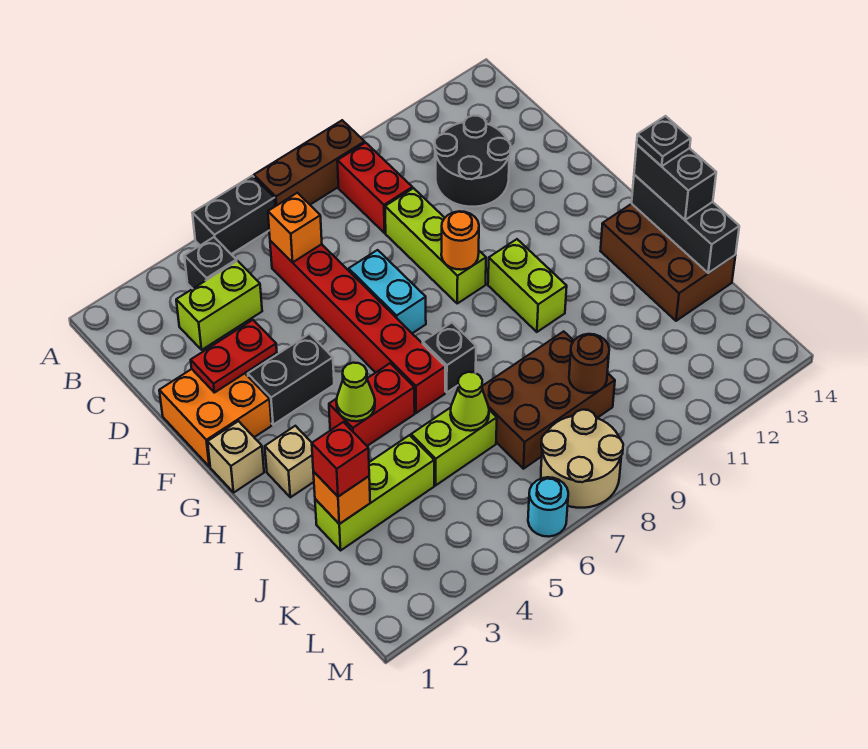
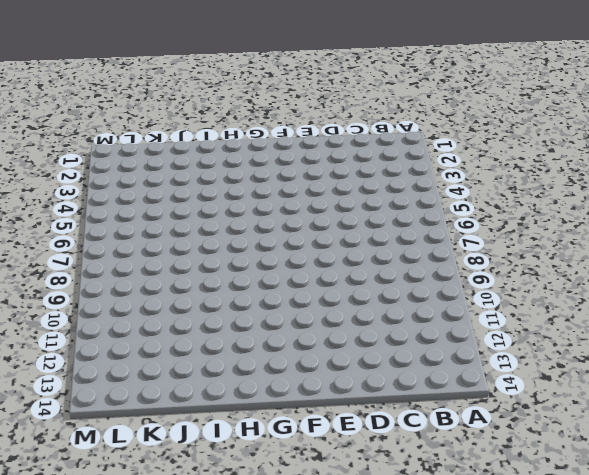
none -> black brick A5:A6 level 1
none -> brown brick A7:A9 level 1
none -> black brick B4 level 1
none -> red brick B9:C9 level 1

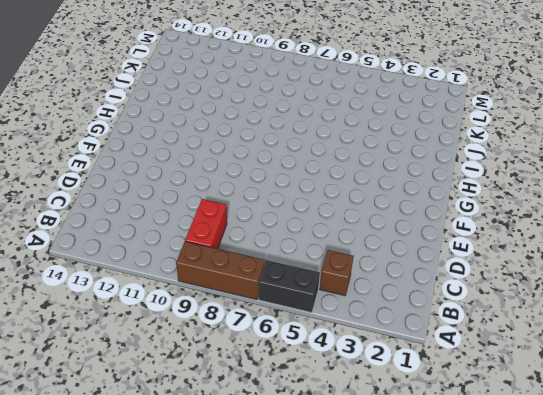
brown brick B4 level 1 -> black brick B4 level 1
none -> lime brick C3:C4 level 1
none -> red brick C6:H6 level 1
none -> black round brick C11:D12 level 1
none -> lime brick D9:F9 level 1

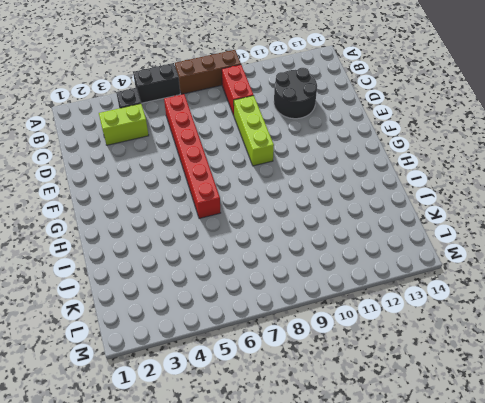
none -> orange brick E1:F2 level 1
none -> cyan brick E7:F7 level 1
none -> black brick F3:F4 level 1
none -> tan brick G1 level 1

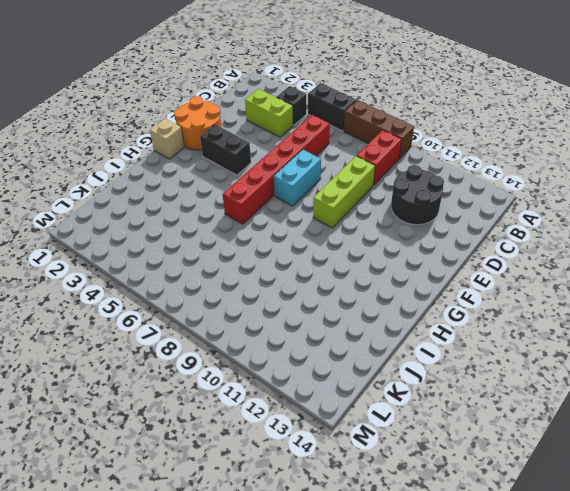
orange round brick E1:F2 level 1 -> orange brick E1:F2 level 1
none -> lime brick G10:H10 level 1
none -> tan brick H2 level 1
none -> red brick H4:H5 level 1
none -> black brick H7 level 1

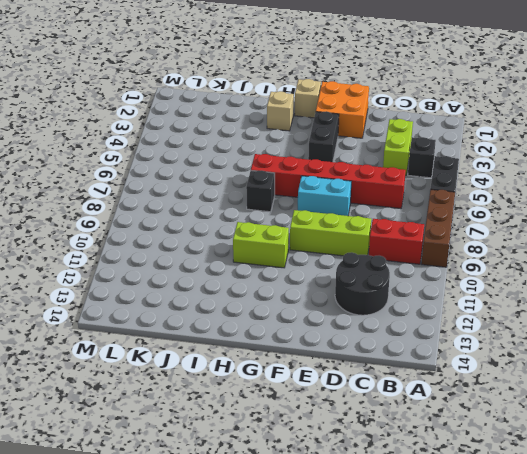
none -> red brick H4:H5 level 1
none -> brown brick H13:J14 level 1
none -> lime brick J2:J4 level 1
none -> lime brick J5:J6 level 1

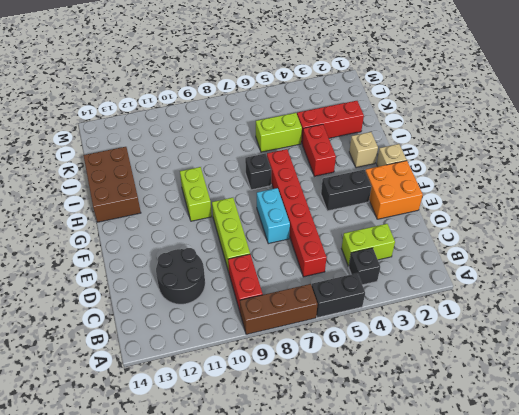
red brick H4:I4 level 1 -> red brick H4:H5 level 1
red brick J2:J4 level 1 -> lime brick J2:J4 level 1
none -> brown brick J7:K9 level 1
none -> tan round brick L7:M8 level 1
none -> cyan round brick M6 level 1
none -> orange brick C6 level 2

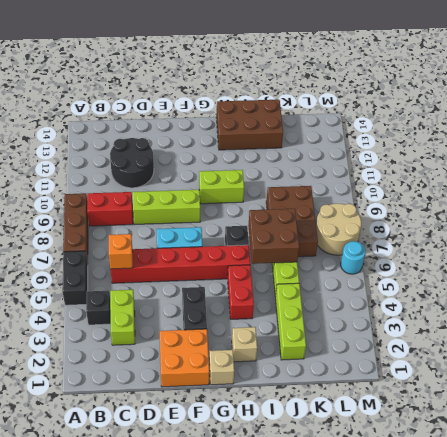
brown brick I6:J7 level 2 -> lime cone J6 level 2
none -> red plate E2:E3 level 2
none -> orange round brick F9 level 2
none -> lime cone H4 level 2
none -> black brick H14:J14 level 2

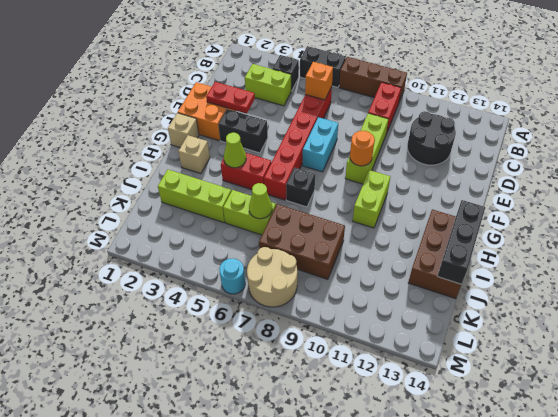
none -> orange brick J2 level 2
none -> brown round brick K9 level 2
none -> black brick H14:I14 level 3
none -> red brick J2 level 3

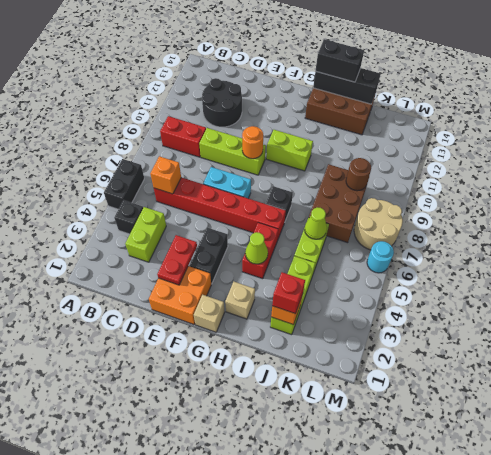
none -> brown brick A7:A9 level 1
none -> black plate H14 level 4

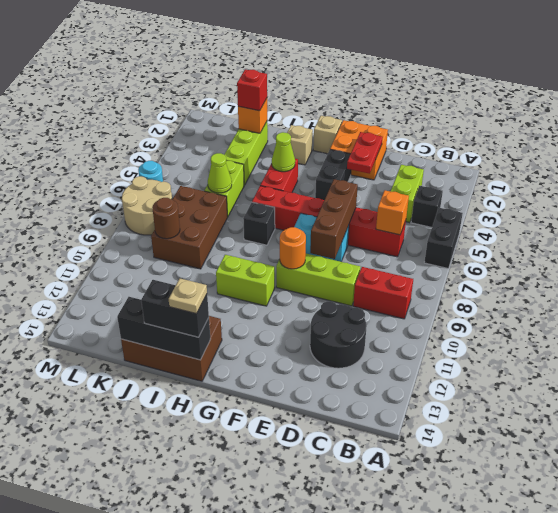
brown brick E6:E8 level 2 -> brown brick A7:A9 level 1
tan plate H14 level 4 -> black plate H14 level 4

*Activity:* Transcribe the full listing above exactly as it stands, minus the pictures.

*Task answer:*
none -> black brick A5:A6 level 1
none -> brown brick A7:A9 level 1
none -> black brick B4 level 1
none -> red brick B9:C9 level 1

brown brick B4 level 1 -> black brick B4 level 1
none -> lime brick C3:C4 level 1
none -> red brick C6:H6 level 1
none -> black round brick C11:D12 level 1
none -> lime brick D9:F9 level 1

none -> orange brick E1:F2 level 1
none -> cyan brick E7:F7 level 1
none -> black brick F3:F4 level 1
none -> tan brick G1 level 1

orange round brick E1:F2 level 1 -> orange brick E1:F2 level 1
none -> lime brick G10:H10 level 1
none -> tan brick H2 level 1
none -> red brick H4:H5 level 1
none -> black brick H7 level 1

none -> red brick H4:H5 level 1
none -> brown brick H13:J14 level 1
none -> lime brick J2:J4 level 1
none -> lime brick J5:J6 level 1

red brick H4:I4 level 1 -> red brick H4:H5 level 1
red brick J2:J4 level 1 -> lime brick J2:J4 level 1
none -> brown brick J7:K9 level 1
none -> tan round brick L7:M8 level 1
none -> cyan round brick M6 level 1
none -> orange brick C6 level 2

brown brick I6:J7 level 2 -> lime cone J6 level 2
none -> red plate E2:E3 level 2
none -> orange round brick F9 level 2
none -> lime cone H4 level 2
none -> black brick H14:J14 level 2

none -> orange brick J2 level 2
none -> brown round brick K9 level 2
none -> black brick H14:I14 level 3
none -> red brick J2 level 3

none -> brown brick A7:A9 level 1
none -> black plate H14 level 4

brown brick E6:E8 level 2 -> brown brick A7:A9 level 1
tan plate H14 level 4 -> black plate H14 level 4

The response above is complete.